What the task requires:
Every line with the string "green" should be copied from the data.

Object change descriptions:
- - -

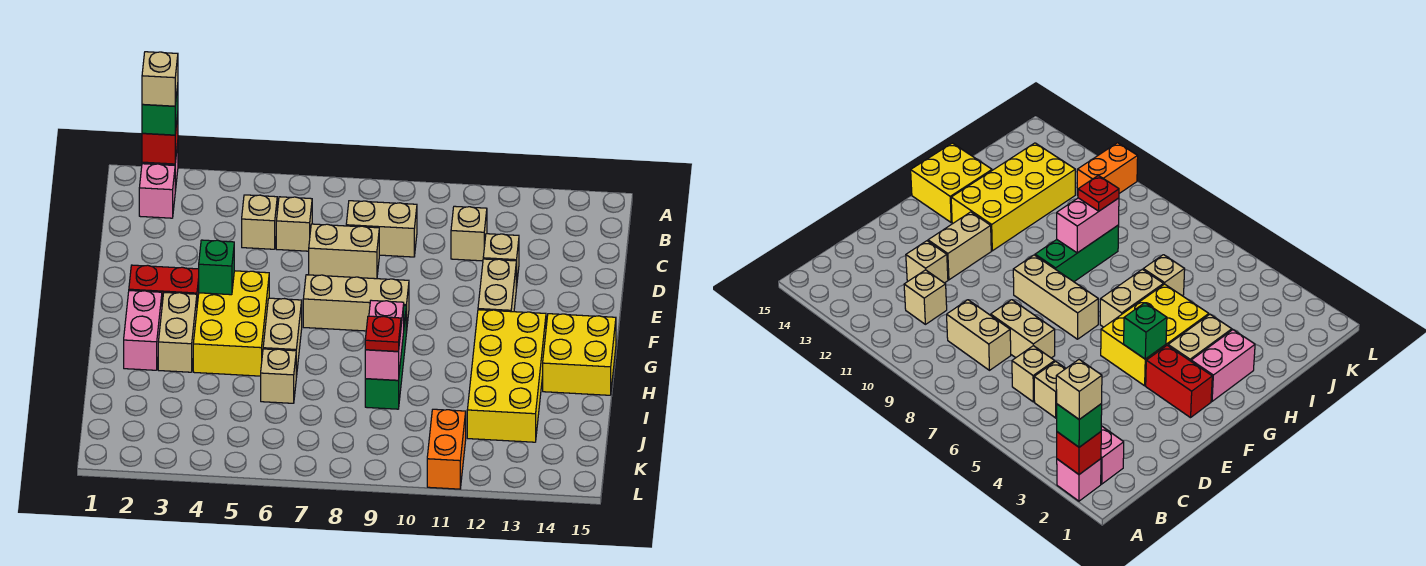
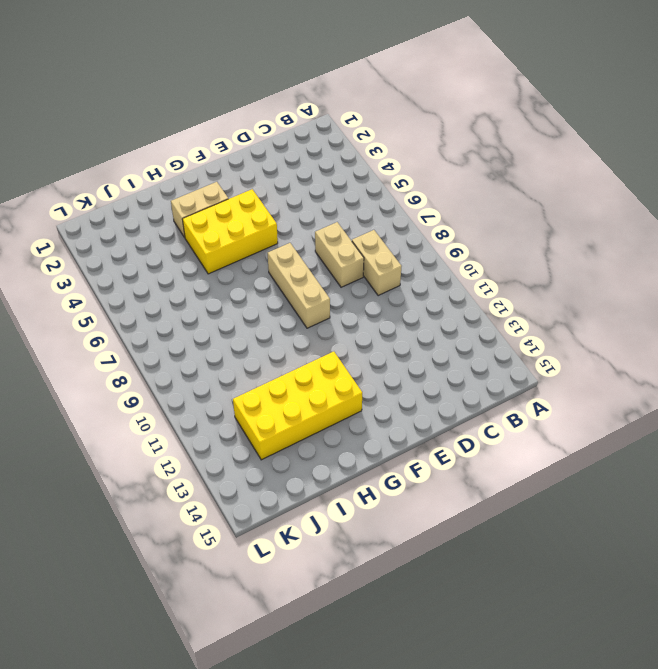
none -> pink brick A2 level 1
none -> pink brick B2 level 1
none -> tan brick C5 level 1

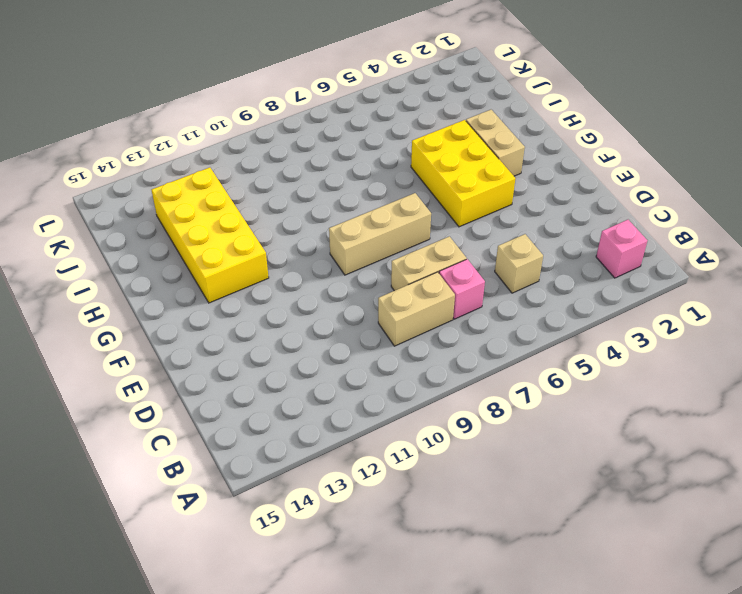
pink brick C7 level 1 -> pink brick A2 level 1
none -> tan brick C6 level 1
none -> tan brick C11 level 1
none -> tan brick D12 level 1

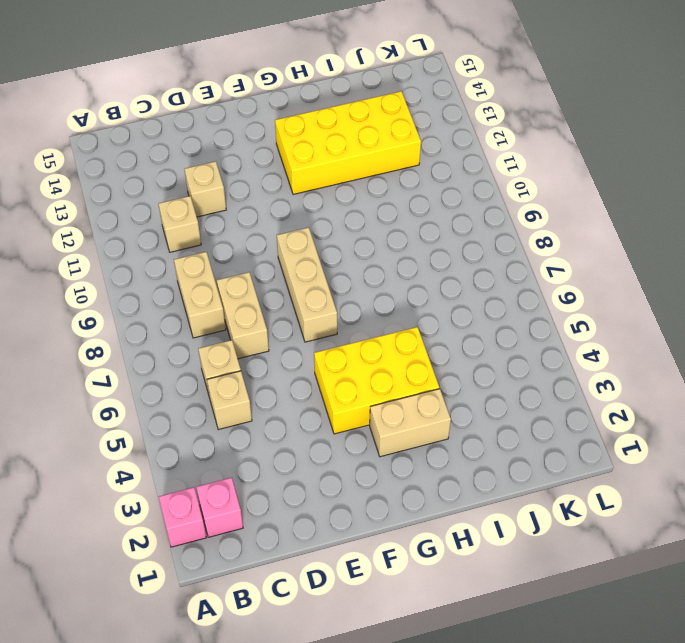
none -> tan brick E12:F12 level 1
none -> red brick F2:F3 level 1
none -> pink brick G2:H2 level 1

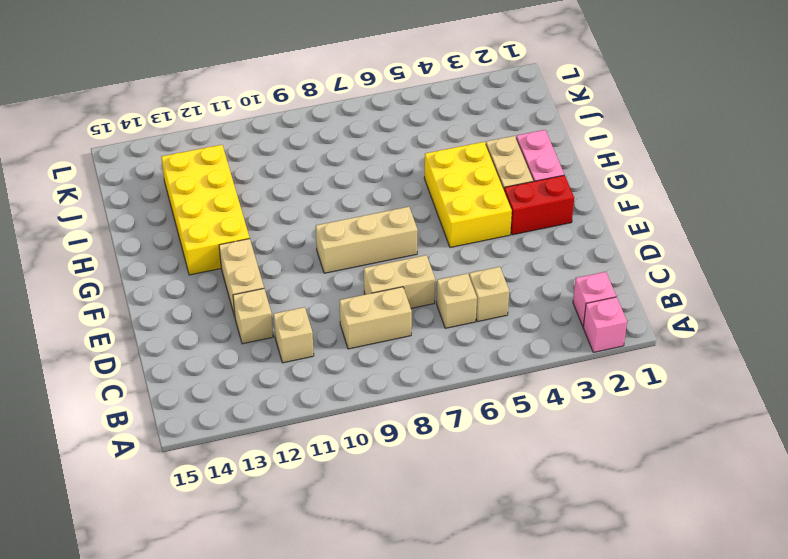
none -> tan brick G6:H6 level 1
none -> green brick G9:I9 level 1
none -> yellow brick G14:H15 level 1

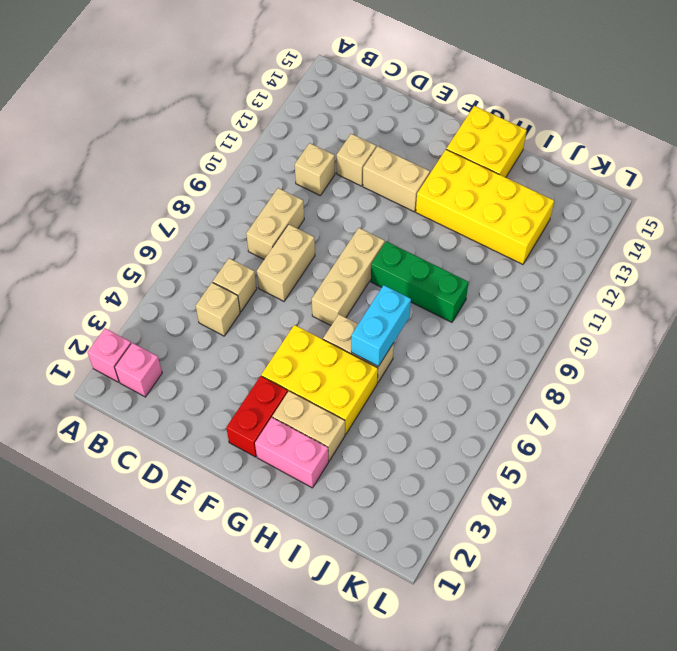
cyan brick H6:H7 level 2 -> none
none -> tan brick I6 level 1
none -> orange brick K11:L11 level 1
none -> red brick A2 level 2

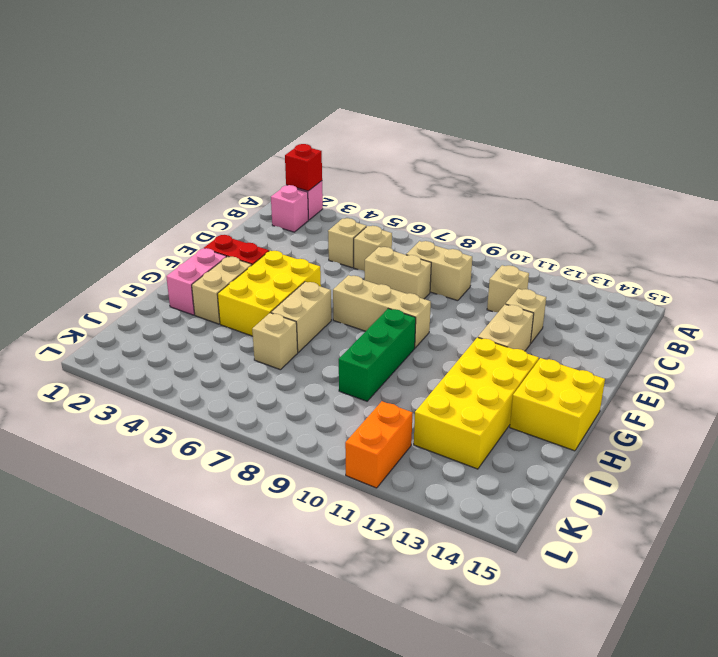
none -> green brick F4 level 2
none -> pink brick H9:I9 level 2
none -> green brick A2 level 3

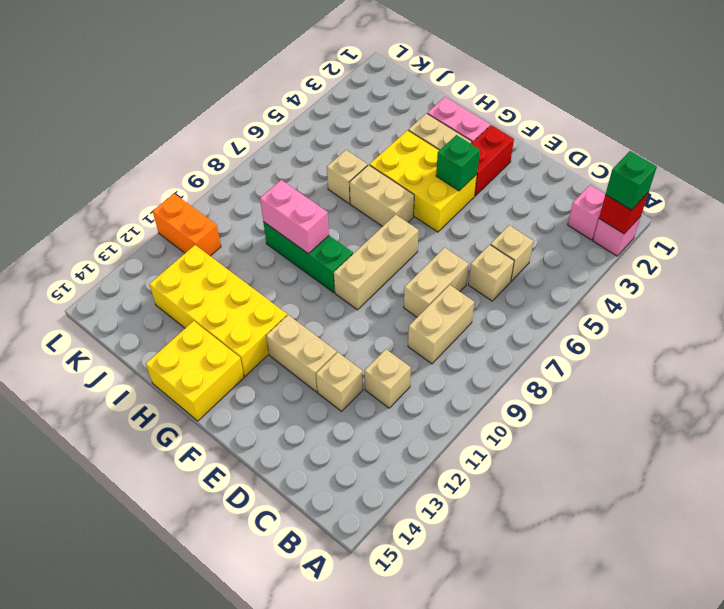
none -> red plate I9 level 3
none -> tan brick A2 level 4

- - -

Written reply:
none -> green brick G9:I9 level 1
none -> green brick F4 level 2
none -> green brick A2 level 3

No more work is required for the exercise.